Without any of its pictures, the listing below should be output exactly.
--------
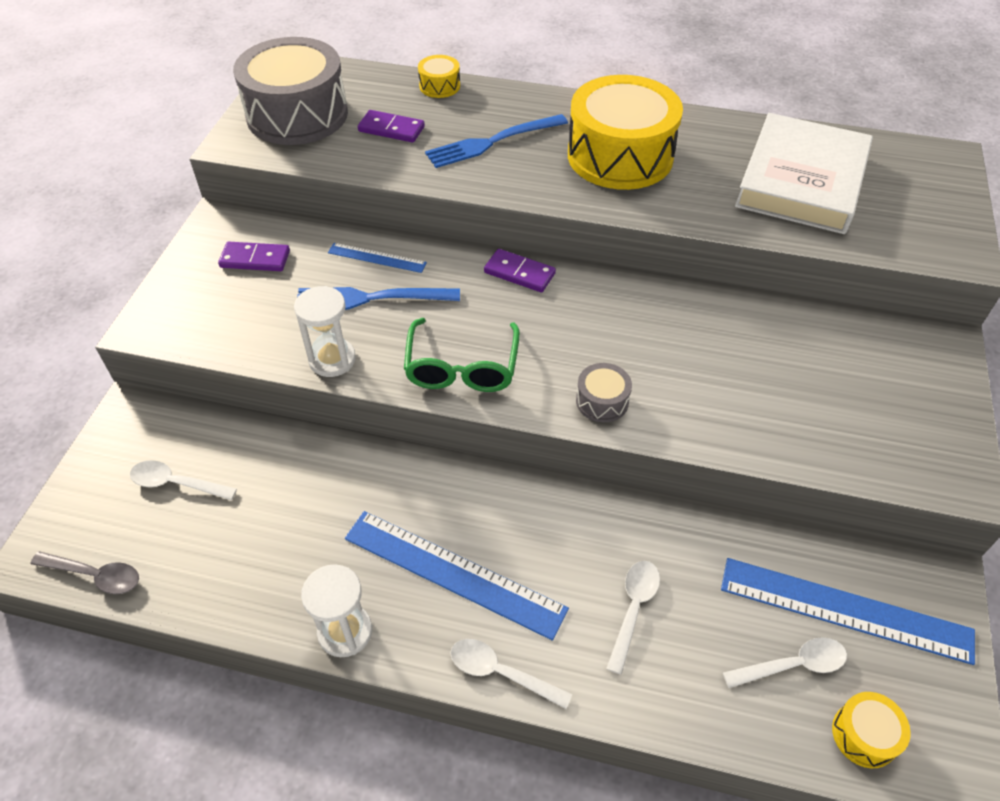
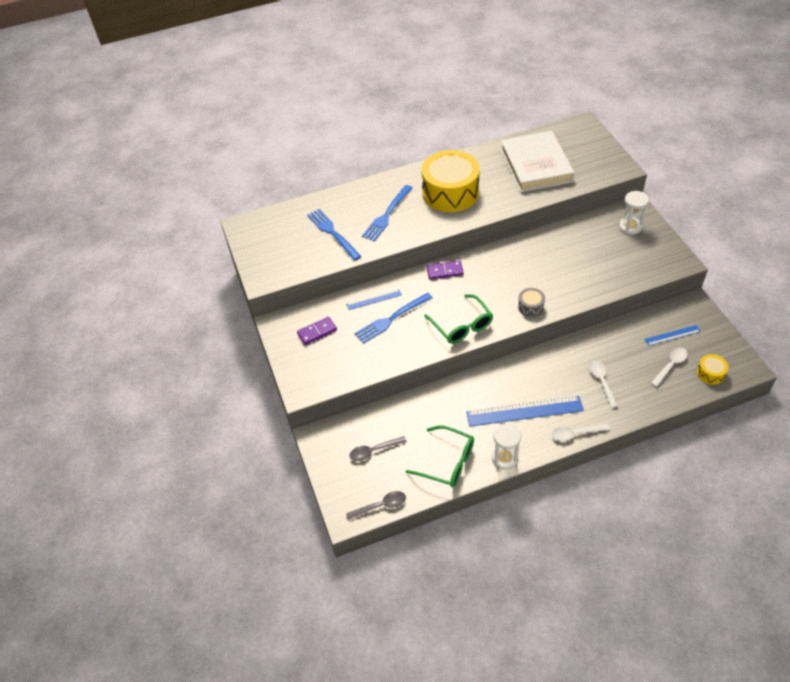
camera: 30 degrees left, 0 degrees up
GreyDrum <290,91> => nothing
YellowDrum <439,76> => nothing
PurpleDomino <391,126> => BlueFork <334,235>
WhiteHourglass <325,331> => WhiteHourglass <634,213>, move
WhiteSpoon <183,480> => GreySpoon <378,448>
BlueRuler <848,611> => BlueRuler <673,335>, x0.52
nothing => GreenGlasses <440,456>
--------
» **Result below**:
camera: 30 degrees left, 0 degrees up
GreyDrum <290,91> => nothing
YellowDrum <439,76> => nothing
PurpleDomino <391,126> => BlueFork <334,235>
WhiteHourglass <325,331> => WhiteHourglass <634,213>, move
WhiteSpoon <183,480> => GreySpoon <378,448>
BlueRuler <848,611> => BlueRuler <673,335>, x0.52
nothing => GreenGlasses <440,456>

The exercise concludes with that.